:: Stated exercise ::
Arrange every line of the data below as a Markdown table with the columns "Row" and "Line", numbering the rows. Skip blank lines and leave the pictures out.

◇ ◇ ◇ ◇ ◇ ◇ ◇

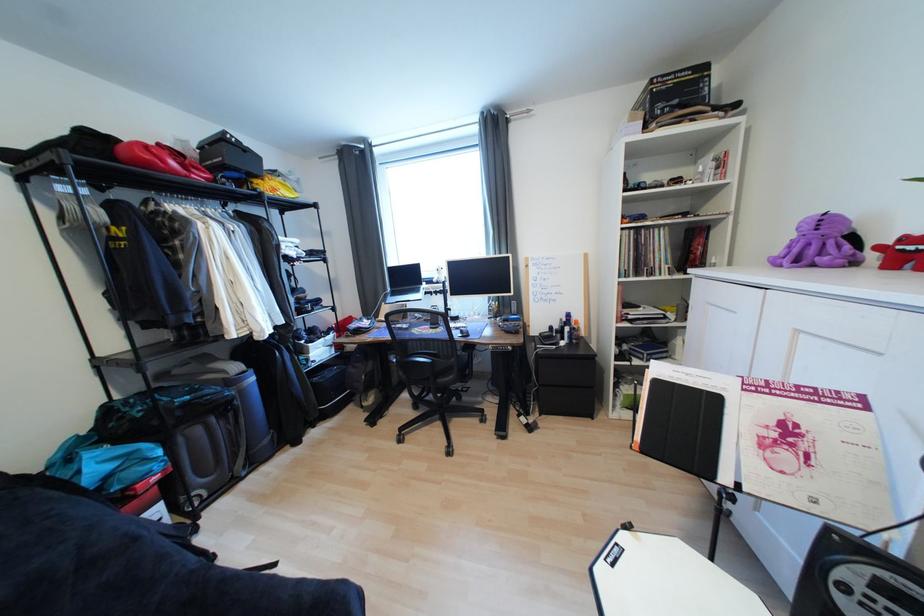
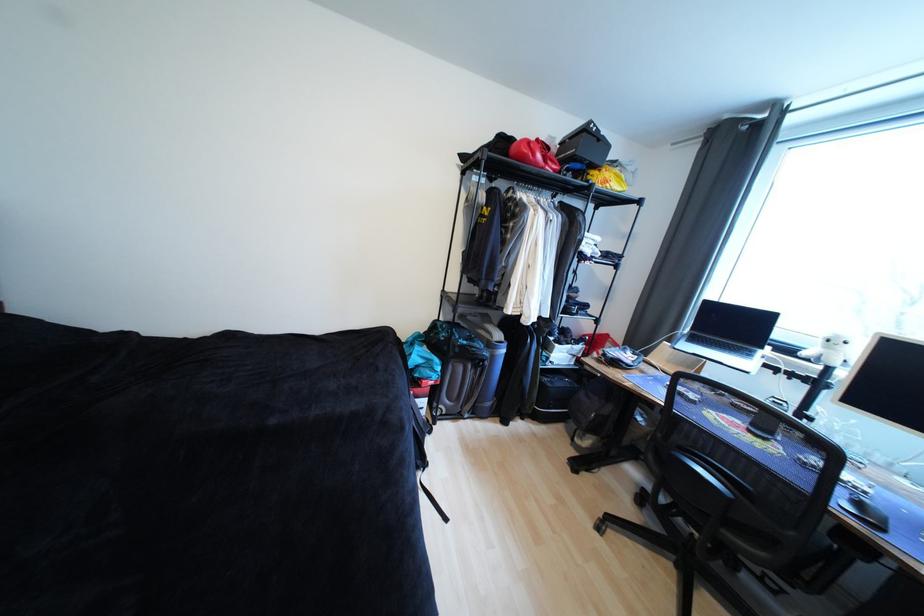
In the second image, find the point that corresponds to [468,333] in the first image.

(867, 506)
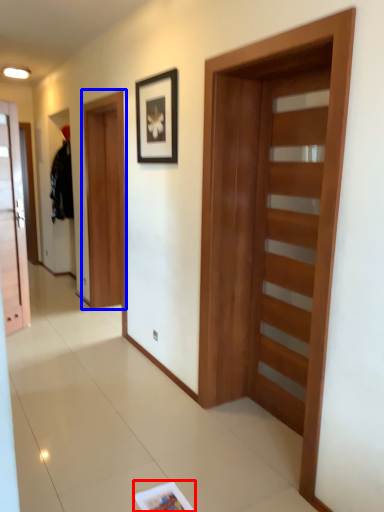
Question: Which object appears farthest to the camera in this image, magazine (highlighted by a red box) or barn door (highlighted by a blue box)?

Choices:
 (A) magazine
 (B) barn door

Answer: (B)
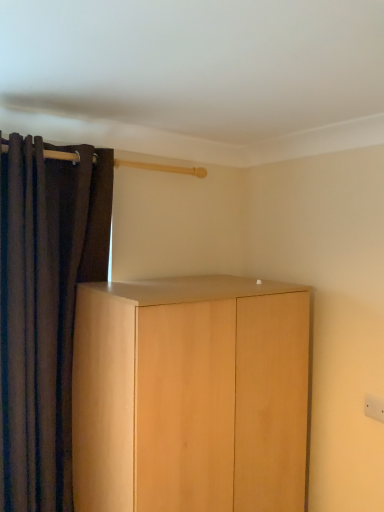
What do you see at coordinates (45, 308) in the screenshot? I see `brown velvet curtain at left` at bounding box center [45, 308].

I want to click on brown velvet curtain at left, so pos(45,308).

What is the approximate height of brown velvet curtain at left?

1.46 meters.

Measure the distance between brown velvet curtain at left and camera.

4.64 feet.

Locate an element on the screen. Image resolution: width=384 pixels, height=512 pixels. light wood cabinet at center is located at coordinates (190, 395).

What do you see at coordinates (190, 395) in the screenshot? This screenshot has width=384, height=512. I see `light wood cabinet at center` at bounding box center [190, 395].

I want to click on brown velvet curtain at left, so click(x=45, y=308).

Which is more to the left, light wood cabinet at center or brown velvet curtain at left?

Positioned to the left is brown velvet curtain at left.

Which object is further away from the camera, light wood cabinet at center or brown velvet curtain at left?

brown velvet curtain at left is further away from the camera.

Is point (145, 303) closer to viewer compared to point (66, 178)?

Yes, point (145, 303) is closer to viewer.

From the image's perspective, would you say light wood cabinet at center is shown under brown velvet curtain at left?

Indeed, from the image's perspective, light wood cabinet at center is shown beneath brown velvet curtain at left.

From a real-world perspective, which is physically above, light wood cabinet at center or brown velvet curtain at left?

brown velvet curtain at left, from a real-world perspective.

Does light wood cabinet at center have a lesser width compared to brown velvet curtain at left?

No.

Considering the sizes of objects light wood cabinet at center and brown velvet curtain at left in the image provided, who is taller, light wood cabinet at center or brown velvet curtain at left?

With more height is brown velvet curtain at left.

Considering the sizes of objects light wood cabinet at center and brown velvet curtain at left in the image provided, who is smaller, light wood cabinet at center or brown velvet curtain at left?

Smaller between the two is brown velvet curtain at left.

Is light wood cabinet at center positioned beyond the bounds of brown velvet curtain at left?

Yes, light wood cabinet at center is outside of brown velvet curtain at left.

Is light wood cabinet at center not near brown velvet curtain at left?

No.

Is light wood cabinet at center oriented towards brown velvet curtain at left?

No.

At what (x,y) coordinates should I click in order to perform the action: click on cabinetry in front of the brown velvet curtain at left. Please return your answer as a coordinate pair (x, y). The height and width of the screenshot is (512, 384). Looking at the image, I should click on (190, 395).

Considering the relative positions of brown velvet curtain at left and light wood cabinet at center in the image provided, is brown velvet curtain at left to the left of light wood cabinet at center from the viewer's perspective?

Yes.

Considering the relative positions of brown velvet curtain at left and light wood cabinet at center in the image provided, is brown velvet curtain at left behind light wood cabinet at center?

Yes, brown velvet curtain at left is further from the viewer.

Which is in front, point (13, 317) or point (148, 303)?

Positioned in front is point (148, 303).

From the image's perspective, is brown velvet curtain at left located above or below light wood cabinet at center?

Based on their image positions, brown velvet curtain at left is located above light wood cabinet at center.

From a real-world perspective, between brown velvet curtain at left and light wood cabinet at center, who is vertically lower?

From a 3D spatial view, light wood cabinet at center is below.

Is brown velvet curtain at left thinner than light wood cabinet at center?

Yes.

Who is shorter, brown velvet curtain at left or light wood cabinet at center?

Standing shorter between the two is light wood cabinet at center.

Consider the image. Who is bigger, brown velvet curtain at left or light wood cabinet at center?

light wood cabinet at center.

Could light wood cabinet at center be considered to be inside brown velvet curtain at left?

Actually, light wood cabinet at center is outside brown velvet curtain at left.

Are brown velvet curtain at left and light wood cabinet at center far apart?

No, brown velvet curtain at left is not far away from light wood cabinet at center.

Is brown velvet curtain at left facing away from light wood cabinet at center?

brown velvet curtain at left is not turned away from light wood cabinet at center.

How different are the orientations of brown velvet curtain at left and light wood cabinet at center in degrees?

There is a 0.367-degree angle between the facing directions of brown velvet curtain at left and light wood cabinet at center.

How distant is brown velvet curtain at left from light wood cabinet at center?

16.68 inches.

Where is `curtain lying on the left of light wood cabinet at center`? Image resolution: width=384 pixels, height=512 pixels. curtain lying on the left of light wood cabinet at center is located at coordinates (45, 308).

The width and height of the screenshot is (384, 512). What are the coordinates of `cabinetry directly beneath the brown velvet curtain at left (from a real-world perspective)` in the screenshot? It's located at (x=190, y=395).

This screenshot has height=512, width=384. In order to click on curtain located behind the light wood cabinet at center in this screenshot , I will do `click(45, 308)`.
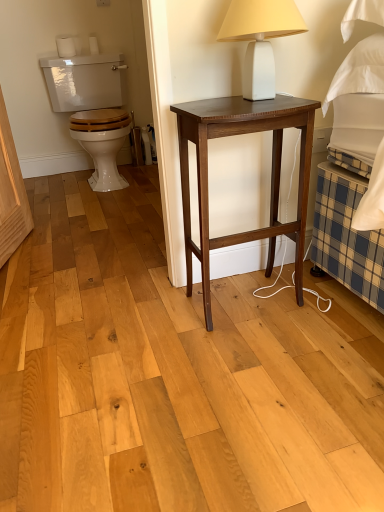
Image resolution: width=384 pixels, height=512 pixels. I want to click on vacant region under dark wood nightstand at center (from a real-world perspective), so click(252, 297).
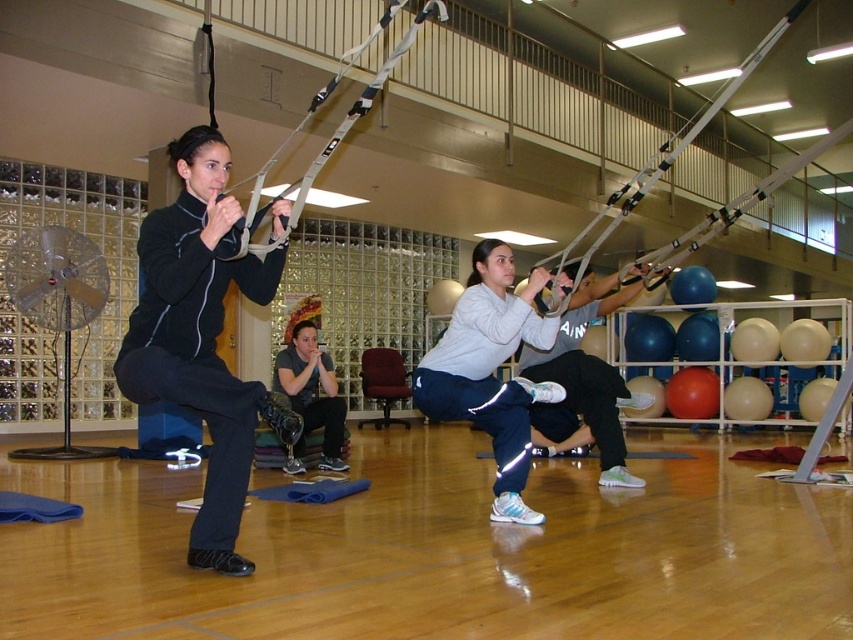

◇ ◇ ◇ ◇ ◇ ◇ ◇

:: The output ::
| Row | Line |
|---|---|
| 1 | In the second image, find the point that corresponds to [468,333] in the first image. |
| 2 | (867, 506) |
| 3 | Question: Which object appears farthest to the camera in this image, magazine (highlighted by a red box) or barn door (highlighted by a blue box)? |
| 4 | Choices: |
| 5 |  (A) magazine |
| 6 |  (B) barn door |
| 7 | Answer: (B) |
| 8 | What do you see at coordinates (45, 308) in the screenshot? I see `brown velvet curtain at left` at bounding box center [45, 308]. |
| 9 | I want to click on brown velvet curtain at left, so pos(45,308). |
| 10 | What is the approximate height of brown velvet curtain at left? |
| 11 | 1.46 meters. |
| 12 | Measure the distance between brown velvet curtain at left and camera. |
| 13 | 4.64 feet. |
| 14 | Locate an element on the screen. Image resolution: width=384 pixels, height=512 pixels. light wood cabinet at center is located at coordinates (190, 395). |
| 15 | What do you see at coordinates (190, 395) in the screenshot? This screenshot has width=384, height=512. I see `light wood cabinet at center` at bounding box center [190, 395]. |
| 16 | I want to click on brown velvet curtain at left, so click(x=45, y=308). |
| 17 | Which is more to the left, light wood cabinet at center or brown velvet curtain at left? |
| 18 | Positioned to the left is brown velvet curtain at left. |
| 19 | Which object is further away from the camera, light wood cabinet at center or brown velvet curtain at left? |
| 20 | brown velvet curtain at left is further away from the camera. |
| 21 | Is point (145, 303) closer to viewer compared to point (66, 178)? |
| 22 | Yes, point (145, 303) is closer to viewer. |
| 23 | From the image's perspective, would you say light wood cabinet at center is shown under brown velvet curtain at left? |
| 24 | Indeed, from the image's perspective, light wood cabinet at center is shown beneath brown velvet curtain at left. |
| 25 | From a real-world perspective, which is physically above, light wood cabinet at center or brown velvet curtain at left? |
| 26 | brown velvet curtain at left, from a real-world perspective. |
| 27 | Does light wood cabinet at center have a lesser width compared to brown velvet curtain at left? |
| 28 | No. |
| 29 | Considering the sizes of objects light wood cabinet at center and brown velvet curtain at left in the image provided, who is taller, light wood cabinet at center or brown velvet curtain at left? |
| 30 | With more height is brown velvet curtain at left. |
| 31 | Considering the sizes of objects light wood cabinet at center and brown velvet curtain at left in the image provided, who is smaller, light wood cabinet at center or brown velvet curtain at left? |
| 32 | Smaller between the two is brown velvet curtain at left. |
| 33 | Is light wood cabinet at center positioned beyond the bounds of brown velvet curtain at left? |
| 34 | Yes, light wood cabinet at center is outside of brown velvet curtain at left. |
| 35 | Is light wood cabinet at center not near brown velvet curtain at left? |
| 36 | No. |
| 37 | Is light wood cabinet at center oriented towards brown velvet curtain at left? |
| 38 | No. |
| 39 | At what (x,y) coordinates should I click in order to perform the action: click on cabinetry in front of the brown velvet curtain at left. Please return your answer as a coordinate pair (x, y). The height and width of the screenshot is (512, 384). Looking at the image, I should click on (190, 395). |
| 40 | Considering the relative positions of brown velvet curtain at left and light wood cabinet at center in the image provided, is brown velvet curtain at left to the left of light wood cabinet at center from the viewer's perspective? |
| 41 | Yes. |
| 42 | Considering the relative positions of brown velvet curtain at left and light wood cabinet at center in the image provided, is brown velvet curtain at left behind light wood cabinet at center? |
| 43 | Yes, brown velvet curtain at left is further from the viewer. |
| 44 | Which is in front, point (13, 317) or point (148, 303)? |
| 45 | Positioned in front is point (148, 303). |
| 46 | From the image's perspective, is brown velvet curtain at left located above or below light wood cabinet at center? |
| 47 | Based on their image positions, brown velvet curtain at left is located above light wood cabinet at center. |
| 48 | From a real-world perspective, between brown velvet curtain at left and light wood cabinet at center, who is vertically lower? |
| 49 | From a 3D spatial view, light wood cabinet at center is below. |
| 50 | Is brown velvet curtain at left thinner than light wood cabinet at center? |
| 51 | Yes. |
| 52 | Who is shorter, brown velvet curtain at left or light wood cabinet at center? |
| 53 | Standing shorter between the two is light wood cabinet at center. |
| 54 | Consider the image. Who is bigger, brown velvet curtain at left or light wood cabinet at center? |
| 55 | light wood cabinet at center. |
| 56 | Could light wood cabinet at center be considered to be inside brown velvet curtain at left? |
| 57 | Actually, light wood cabinet at center is outside brown velvet curtain at left. |
| 58 | Are brown velvet curtain at left and light wood cabinet at center far apart? |
| 59 | No, brown velvet curtain at left is not far away from light wood cabinet at center. |
| 60 | Is brown velvet curtain at left facing away from light wood cabinet at center? |
| 61 | brown velvet curtain at left is not turned away from light wood cabinet at center. |
| 62 | How different are the orientations of brown velvet curtain at left and light wood cabinet at center in degrees? |
| 63 | There is a 0.367-degree angle between the facing directions of brown velvet curtain at left and light wood cabinet at center. |
| 64 | How distant is brown velvet curtain at left from light wood cabinet at center? |
| 65 | 16.68 inches. |
| 66 | Where is `curtain lying on the left of light wood cabinet at center`? Image resolution: width=384 pixels, height=512 pixels. curtain lying on the left of light wood cabinet at center is located at coordinates (45, 308). |
| 67 | The width and height of the screenshot is (384, 512). What are the coordinates of `cabinetry directly beneath the brown velvet curtain at left (from a real-world perspective)` in the screenshot? It's located at (x=190, y=395). |
| 68 | This screenshot has height=512, width=384. In order to click on curtain located behind the light wood cabinet at center in this screenshot , I will do `click(45, 308)`. |
| 69 | Image resolution: width=384 pixels, height=512 pixels. I want to click on vacant region under dark wood nightstand at center (from a real-world perspective), so click(252, 297). |